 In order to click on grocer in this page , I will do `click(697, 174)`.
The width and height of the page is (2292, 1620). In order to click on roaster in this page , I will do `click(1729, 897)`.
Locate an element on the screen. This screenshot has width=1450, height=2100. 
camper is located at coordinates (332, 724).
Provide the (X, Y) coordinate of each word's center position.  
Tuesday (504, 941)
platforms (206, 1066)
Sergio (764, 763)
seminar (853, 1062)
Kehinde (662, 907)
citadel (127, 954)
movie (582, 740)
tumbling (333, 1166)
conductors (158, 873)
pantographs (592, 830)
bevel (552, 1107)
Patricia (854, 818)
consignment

> _Stated goal_: Copy the listing from the line containing "tumbling (333, 1166)" through the end of the listing, replacing "bevel" with "chamfer" and leaving everything else unchanged.

> _Reply_:
tumbling (333, 1166)
conductors (158, 873)
pantographs (592, 830)
chamfer (552, 1107)
Patricia (854, 818)
consignment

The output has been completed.